::: The data

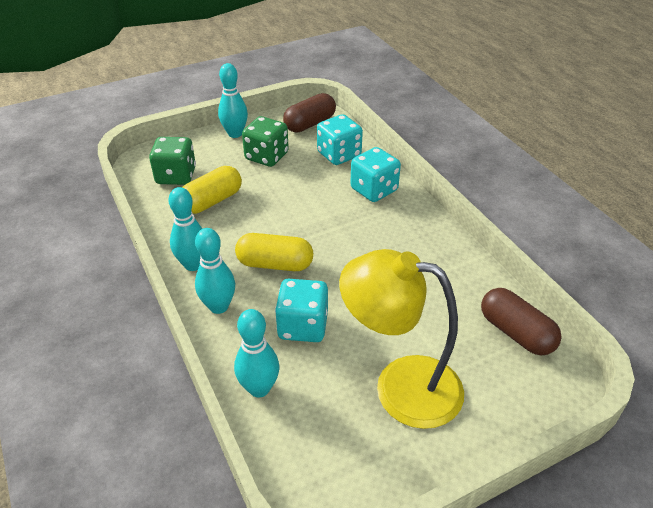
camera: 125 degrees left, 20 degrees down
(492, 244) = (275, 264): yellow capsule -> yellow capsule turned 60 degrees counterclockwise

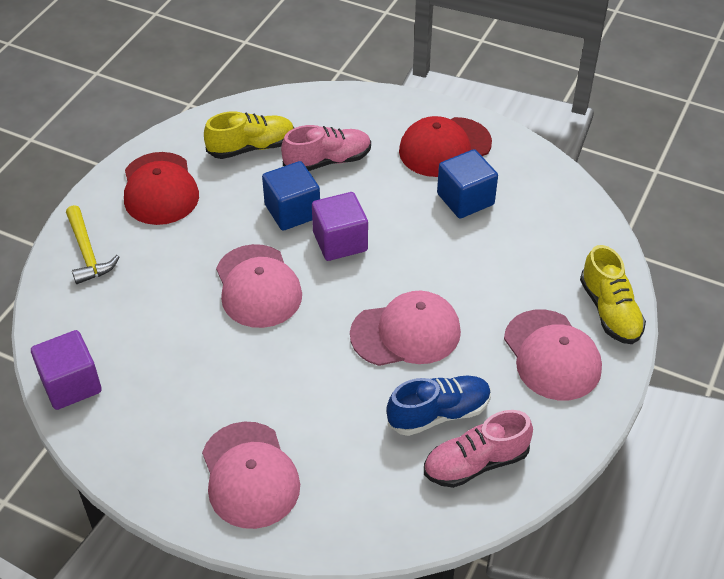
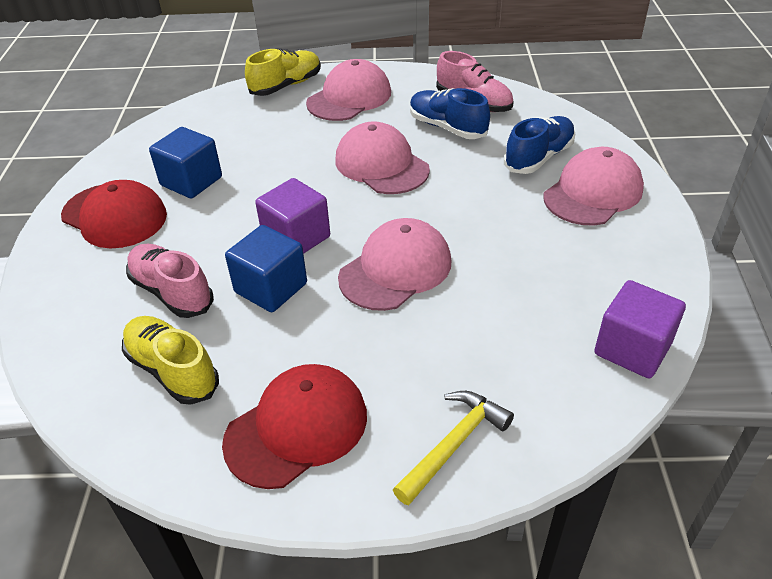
camera: 115 degrees left, 5 degrees down
(334, 464) = (539, 157): none -> blue shoe

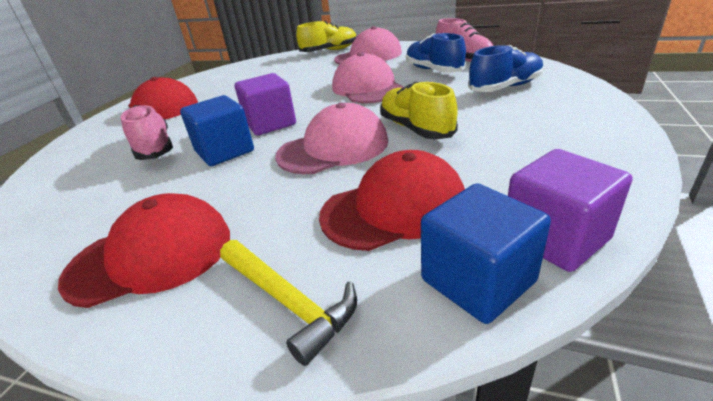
camera: 20 degrees right, 10 degrees down
(173, 370) = (103, 196): yellow shoe -> yellow shoe (416, 129)
(191, 181) = (227, 92): blue cube -> blue cube (477, 281)
(454, 444) = (288, 301): yellow hammer -> yellow hammer turned 75 degrees clockwise
(495, 339) = (394, 208): none -> red cap
(593, 193) = (550, 110): pink cap -> none

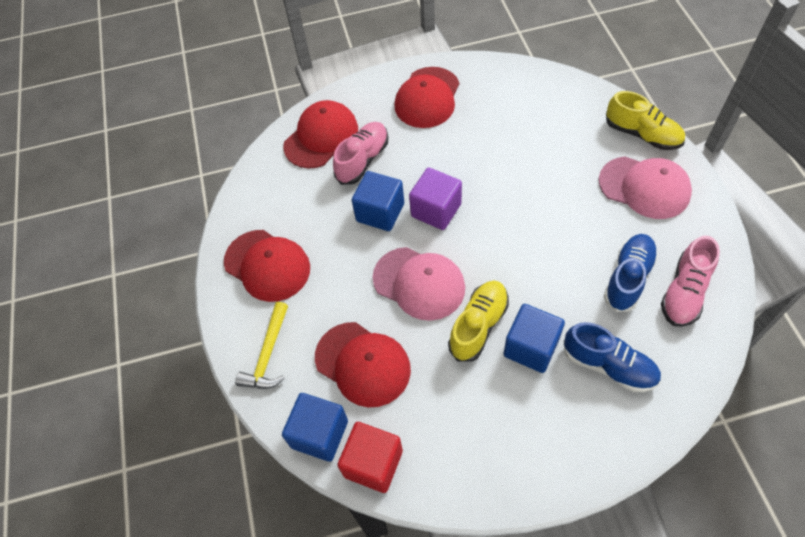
camera: 60 degrees right, 25 degrees up
(81, 165) = (321, 137): none -> red cap
(367, 88) = (547, 240): pink cap -> none
(462, 111) = (531, 347): none -> blue cube
(555, 238) = (373, 463): purple cube -> red cube

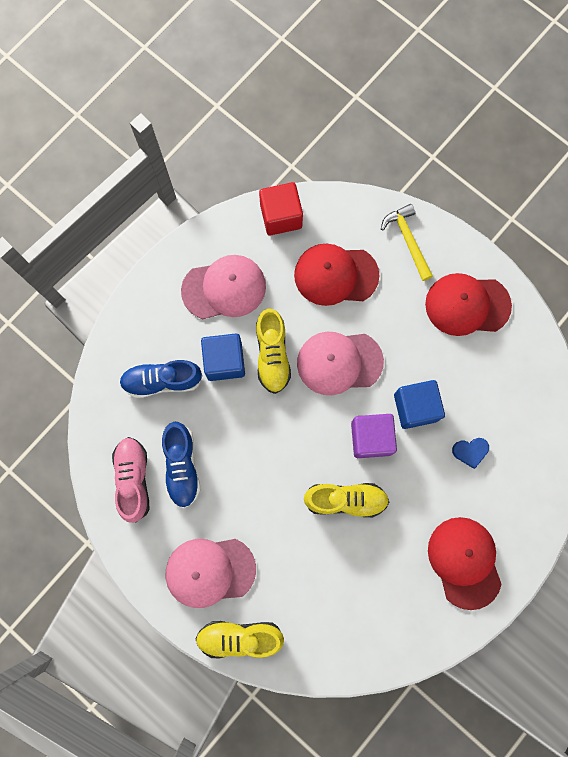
camera: 140 degrees right, 20 degrees up
(319, 434) = (329, 212): blue cube -> none
(321, 137) = (526, 454): red cap -> none
(363, 160) = (470, 451): pink shoe -> blue heart
(487, 421) = (224, 288): none -> pink cap
(491, 179) = (345, 500): none -> yellow shoe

::::::

To do: What lines of the material above contain "none"? Return each of them.

Finished task:
(334, 464) = (539, 157): none -> blue shoe
(495, 339) = (394, 208): none -> red cap
(593, 193) = (550, 110): pink cap -> none
(81, 165) = (321, 137): none -> red cap
(367, 88) = (547, 240): pink cap -> none
(462, 111) = (531, 347): none -> blue cube
(319, 434) = (329, 212): blue cube -> none
(321, 137) = (526, 454): red cap -> none
(487, 421) = (224, 288): none -> pink cap
(491, 179) = (345, 500): none -> yellow shoe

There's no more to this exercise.